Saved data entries

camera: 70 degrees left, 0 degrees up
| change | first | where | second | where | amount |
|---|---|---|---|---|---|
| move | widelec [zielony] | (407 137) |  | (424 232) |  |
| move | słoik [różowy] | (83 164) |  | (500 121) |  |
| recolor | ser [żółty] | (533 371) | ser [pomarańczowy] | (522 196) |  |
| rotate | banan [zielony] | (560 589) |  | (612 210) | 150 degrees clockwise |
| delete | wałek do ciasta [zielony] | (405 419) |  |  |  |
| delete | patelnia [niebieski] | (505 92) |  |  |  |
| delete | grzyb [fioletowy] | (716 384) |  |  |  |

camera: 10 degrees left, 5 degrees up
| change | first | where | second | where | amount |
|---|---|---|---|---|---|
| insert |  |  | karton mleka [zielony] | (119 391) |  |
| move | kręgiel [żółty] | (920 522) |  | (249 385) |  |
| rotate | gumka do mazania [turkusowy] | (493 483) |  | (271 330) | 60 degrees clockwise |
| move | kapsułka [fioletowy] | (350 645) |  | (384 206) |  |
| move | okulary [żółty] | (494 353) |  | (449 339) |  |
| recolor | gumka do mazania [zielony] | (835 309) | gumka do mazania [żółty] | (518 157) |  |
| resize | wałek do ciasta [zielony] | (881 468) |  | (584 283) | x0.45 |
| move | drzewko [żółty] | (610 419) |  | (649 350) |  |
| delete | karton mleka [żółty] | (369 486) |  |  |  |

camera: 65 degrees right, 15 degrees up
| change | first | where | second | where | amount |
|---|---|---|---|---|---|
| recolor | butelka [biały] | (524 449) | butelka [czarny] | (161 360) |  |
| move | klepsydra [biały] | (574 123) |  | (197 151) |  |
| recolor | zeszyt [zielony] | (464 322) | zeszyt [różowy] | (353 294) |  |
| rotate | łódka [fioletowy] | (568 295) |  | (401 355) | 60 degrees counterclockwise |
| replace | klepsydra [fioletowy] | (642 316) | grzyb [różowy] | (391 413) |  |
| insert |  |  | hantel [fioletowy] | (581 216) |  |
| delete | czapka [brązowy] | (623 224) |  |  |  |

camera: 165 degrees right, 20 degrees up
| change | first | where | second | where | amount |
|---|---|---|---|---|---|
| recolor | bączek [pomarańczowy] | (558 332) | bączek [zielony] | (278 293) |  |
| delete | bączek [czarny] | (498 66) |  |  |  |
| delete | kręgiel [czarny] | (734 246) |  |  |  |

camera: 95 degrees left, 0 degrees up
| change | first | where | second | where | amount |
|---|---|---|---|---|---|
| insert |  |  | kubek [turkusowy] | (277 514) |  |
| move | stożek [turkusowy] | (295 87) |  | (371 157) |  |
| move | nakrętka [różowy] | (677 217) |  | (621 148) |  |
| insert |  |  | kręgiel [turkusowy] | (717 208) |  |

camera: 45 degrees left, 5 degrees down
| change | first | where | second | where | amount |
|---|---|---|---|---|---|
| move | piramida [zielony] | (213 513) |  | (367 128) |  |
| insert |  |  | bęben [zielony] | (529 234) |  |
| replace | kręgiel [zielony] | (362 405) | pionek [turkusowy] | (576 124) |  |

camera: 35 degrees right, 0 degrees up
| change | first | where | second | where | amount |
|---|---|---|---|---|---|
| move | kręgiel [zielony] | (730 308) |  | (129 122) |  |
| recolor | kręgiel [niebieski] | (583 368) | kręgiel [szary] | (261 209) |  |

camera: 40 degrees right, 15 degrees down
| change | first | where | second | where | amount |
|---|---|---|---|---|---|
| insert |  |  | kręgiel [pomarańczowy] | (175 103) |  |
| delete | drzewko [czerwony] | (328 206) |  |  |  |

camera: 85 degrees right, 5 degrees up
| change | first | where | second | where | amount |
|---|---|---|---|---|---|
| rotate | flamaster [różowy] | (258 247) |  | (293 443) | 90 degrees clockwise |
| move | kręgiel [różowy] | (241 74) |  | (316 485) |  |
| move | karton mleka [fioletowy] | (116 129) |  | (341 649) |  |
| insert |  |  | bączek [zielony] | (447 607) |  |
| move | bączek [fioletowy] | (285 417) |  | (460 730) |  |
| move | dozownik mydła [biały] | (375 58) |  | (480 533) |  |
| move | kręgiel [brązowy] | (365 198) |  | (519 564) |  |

▶ [What is expected]:
Using the records above, copy word for word the line with "recolor | ser", the line with "delete | patelnia", and every line between them.

▶ [Reply to the exercise]:
| recolor | ser [żółty] | (533 371) | ser [pomarańczowy] | (522 196) |  |
| rotate | banan [zielony] | (560 589) |  | (612 210) | 150 degrees clockwise |
| delete | wałek do ciasta [zielony] | (405 419) |  |  |  |
| delete | patelnia [niebieski] | (505 92) |  |  |  |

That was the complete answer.